What you should do
Write out all of the material below again, replacing "top-left" with "upper-left corner" everywhere it appears and keeping everything else the same.

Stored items
□ □ □ □

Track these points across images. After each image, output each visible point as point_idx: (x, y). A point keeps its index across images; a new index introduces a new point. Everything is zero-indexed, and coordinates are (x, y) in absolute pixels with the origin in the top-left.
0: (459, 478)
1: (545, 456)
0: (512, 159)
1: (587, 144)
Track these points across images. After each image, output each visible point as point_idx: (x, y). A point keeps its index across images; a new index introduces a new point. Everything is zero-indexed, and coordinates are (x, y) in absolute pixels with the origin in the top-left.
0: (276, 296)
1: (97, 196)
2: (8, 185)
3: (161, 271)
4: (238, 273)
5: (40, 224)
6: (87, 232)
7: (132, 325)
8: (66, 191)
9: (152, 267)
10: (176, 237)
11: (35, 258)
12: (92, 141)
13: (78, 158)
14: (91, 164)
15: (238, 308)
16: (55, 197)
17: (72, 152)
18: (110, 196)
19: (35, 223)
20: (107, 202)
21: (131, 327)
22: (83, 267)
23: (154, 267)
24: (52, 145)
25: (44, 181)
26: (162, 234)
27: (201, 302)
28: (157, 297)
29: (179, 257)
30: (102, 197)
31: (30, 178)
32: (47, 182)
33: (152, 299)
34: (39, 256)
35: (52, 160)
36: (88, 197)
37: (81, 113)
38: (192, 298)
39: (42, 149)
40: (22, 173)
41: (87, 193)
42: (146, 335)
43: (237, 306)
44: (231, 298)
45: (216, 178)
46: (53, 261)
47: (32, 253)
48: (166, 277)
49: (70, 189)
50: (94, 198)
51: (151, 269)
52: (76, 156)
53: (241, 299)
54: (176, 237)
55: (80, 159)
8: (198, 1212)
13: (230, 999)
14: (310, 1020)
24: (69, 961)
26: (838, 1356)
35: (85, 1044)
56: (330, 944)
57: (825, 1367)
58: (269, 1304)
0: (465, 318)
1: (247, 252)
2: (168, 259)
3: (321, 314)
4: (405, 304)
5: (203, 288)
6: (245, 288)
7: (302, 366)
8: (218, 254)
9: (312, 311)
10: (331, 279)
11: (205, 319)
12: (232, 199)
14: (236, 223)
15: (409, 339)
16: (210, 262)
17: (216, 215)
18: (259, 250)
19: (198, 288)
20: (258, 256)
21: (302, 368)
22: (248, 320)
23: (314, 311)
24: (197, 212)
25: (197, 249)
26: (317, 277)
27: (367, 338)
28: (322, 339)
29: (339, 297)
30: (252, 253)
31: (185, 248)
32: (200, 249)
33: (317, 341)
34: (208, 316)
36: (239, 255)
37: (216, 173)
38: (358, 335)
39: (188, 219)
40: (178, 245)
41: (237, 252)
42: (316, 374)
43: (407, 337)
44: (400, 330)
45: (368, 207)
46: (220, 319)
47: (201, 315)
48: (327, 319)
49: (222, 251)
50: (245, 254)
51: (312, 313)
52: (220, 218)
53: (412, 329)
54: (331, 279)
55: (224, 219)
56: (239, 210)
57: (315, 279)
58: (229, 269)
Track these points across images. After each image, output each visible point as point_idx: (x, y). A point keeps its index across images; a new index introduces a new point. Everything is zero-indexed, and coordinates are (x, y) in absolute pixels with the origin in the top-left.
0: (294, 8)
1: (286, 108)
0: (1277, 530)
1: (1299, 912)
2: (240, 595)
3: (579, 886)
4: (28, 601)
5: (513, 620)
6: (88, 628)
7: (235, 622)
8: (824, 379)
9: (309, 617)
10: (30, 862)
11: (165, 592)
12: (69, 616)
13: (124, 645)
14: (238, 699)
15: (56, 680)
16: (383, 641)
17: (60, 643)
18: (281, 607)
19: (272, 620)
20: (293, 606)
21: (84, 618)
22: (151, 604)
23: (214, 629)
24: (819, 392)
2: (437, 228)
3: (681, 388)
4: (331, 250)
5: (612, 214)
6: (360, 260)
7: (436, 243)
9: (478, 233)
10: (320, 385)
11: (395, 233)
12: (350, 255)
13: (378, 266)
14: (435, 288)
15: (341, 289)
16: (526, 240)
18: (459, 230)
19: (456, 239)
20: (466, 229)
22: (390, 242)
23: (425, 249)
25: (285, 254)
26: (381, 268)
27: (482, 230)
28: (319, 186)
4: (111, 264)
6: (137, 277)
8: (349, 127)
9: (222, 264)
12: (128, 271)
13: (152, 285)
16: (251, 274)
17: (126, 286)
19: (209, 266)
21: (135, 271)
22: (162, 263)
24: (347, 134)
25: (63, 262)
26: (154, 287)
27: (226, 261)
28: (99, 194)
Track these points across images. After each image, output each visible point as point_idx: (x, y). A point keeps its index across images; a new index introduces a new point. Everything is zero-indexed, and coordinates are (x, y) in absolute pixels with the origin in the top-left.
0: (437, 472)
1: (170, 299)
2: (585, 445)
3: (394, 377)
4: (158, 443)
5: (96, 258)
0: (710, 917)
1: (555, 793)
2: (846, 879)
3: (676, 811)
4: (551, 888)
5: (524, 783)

□ □ □ □

Full output
Track these points across images. After each image, output each visible point as point_idx: (x, y). A point keeps its index across images; a new index introduces a new point. Everything is zero-indexed, and coordinates are (x, y) in absolute pixels with the origin in the upper-left corner.
0: (459, 478)
1: (545, 456)
0: (512, 159)
1: (587, 144)
Track these points across images. After each image, output each visible point as point_idx: (x, y). A point keeps its index across images; a new index introduces a new point. Everything is zero-indexed, and coordinates are (x, y) in absolute pixels with the origin in the upper-left corner.
0: (276, 296)
1: (97, 196)
2: (8, 185)
3: (161, 271)
4: (238, 273)
5: (40, 224)
6: (87, 232)
7: (132, 325)
8: (66, 191)
9: (152, 267)
10: (176, 237)
11: (35, 258)
12: (92, 141)
13: (78, 158)
14: (91, 164)
15: (238, 308)
16: (55, 197)
17: (72, 152)
18: (110, 196)
19: (35, 223)
20: (107, 202)
21: (131, 327)
22: (83, 267)
23: (154, 267)
24: (52, 145)
25: (44, 181)
26: (162, 234)
27: (201, 302)
28: (157, 297)
29: (179, 257)
30: (102, 197)
31: (30, 178)
32: (47, 182)
33: (152, 299)
34: (39, 256)
35: (52, 160)
36: (88, 197)
37: (81, 113)
38: (192, 298)
39: (42, 149)
40: (22, 173)
41: (87, 193)
42: (146, 335)
43: (237, 306)
44: (231, 298)
45: (216, 178)
46: (53, 261)
47: (32, 253)
48: (166, 277)
49: (70, 189)
50: (94, 198)
51: (151, 269)
52: (76, 156)
53: (241, 299)
54: (176, 237)
55: (80, 159)
8: (198, 1212)
13: (230, 999)
14: (310, 1020)
24: (69, 961)
26: (838, 1356)
35: (85, 1044)
56: (330, 944)
57: (825, 1367)
58: (269, 1304)
0: (465, 318)
1: (247, 252)
2: (168, 259)
3: (321, 314)
4: (405, 304)
5: (203, 288)
6: (245, 288)
7: (302, 366)
8: (218, 254)
9: (312, 311)
10: (331, 279)
11: (205, 319)
12: (232, 199)
14: (236, 223)
15: (409, 339)
16: (210, 262)
17: (216, 215)
18: (259, 250)
19: (198, 288)
20: (258, 256)
21: (302, 368)
22: (248, 320)
23: (314, 311)
24: (197, 212)
25: (197, 249)
26: (317, 277)
27: (367, 338)
28: (322, 339)
29: (339, 297)
30: (252, 253)
31: (185, 248)
32: (200, 249)
33: (317, 341)
34: (208, 316)
36: (239, 255)
37: (216, 173)
38: (358, 335)
39: (188, 219)
40: (178, 245)
41: (237, 252)
42: (316, 374)
43: (407, 337)
44: (400, 330)
45: (368, 207)
46: (220, 319)
47: (201, 315)
48: (327, 319)
49: (222, 251)
50: (245, 254)
51: (312, 313)
52: (220, 218)
53: (412, 329)
54: (331, 279)
55: (224, 219)
56: (239, 210)
57: (315, 279)
58: (229, 269)
Track these points across images. After each image, output each visible point as point_idx: (x, y). A point keeps its index across images; a new index introduces a new point. Everything is zero-indexed, and coordinates are (x, y) in absolute pixels with the origin in the upper-left corner.
0: (294, 8)
1: (286, 108)
0: (1277, 530)
1: (1299, 912)
2: (240, 595)
3: (579, 886)
4: (28, 601)
5: (513, 620)
6: (88, 628)
7: (235, 622)
8: (824, 379)
9: (309, 617)
10: (30, 862)
11: (165, 592)
12: (69, 616)
13: (124, 645)
14: (238, 699)
15: (56, 680)
16: (383, 641)
17: (60, 643)
18: (281, 607)
19: (272, 620)
20: (293, 606)
21: (84, 618)
22: (151, 604)
23: (214, 629)
24: (819, 392)
2: (437, 228)
3: (681, 388)
4: (331, 250)
5: (612, 214)
6: (360, 260)
7: (436, 243)
9: (478, 233)
10: (320, 385)
11: (395, 233)
12: (350, 255)
13: (378, 266)
14: (435, 288)
15: (341, 289)
16: (526, 240)
18: (459, 230)
19: (456, 239)
20: (466, 229)
22: (390, 242)
23: (425, 249)
25: (285, 254)
26: (381, 268)
27: (482, 230)
28: (319, 186)
4: (111, 264)
6: (137, 277)
8: (349, 127)
9: (222, 264)
12: (128, 271)
13: (152, 285)
16: (251, 274)
17: (126, 286)
19: (209, 266)
21: (135, 271)
22: (162, 263)
24: (347, 134)
25: (63, 262)
26: (154, 287)
27: (226, 261)
28: (99, 194)
Track these points across images. After each image, output each visible point as point_idx: (x, y). A point keeps its index across images; a new index introduces a new point. Everything is zero-indexed, and coordinates are (x, y) in absolute pixels with the origin in the upper-left corner.
0: (437, 472)
1: (170, 299)
2: (585, 445)
3: (394, 377)
4: (158, 443)
5: (96, 258)
0: (710, 917)
1: (555, 793)
2: (846, 879)
3: (676, 811)
4: (551, 888)
5: (524, 783)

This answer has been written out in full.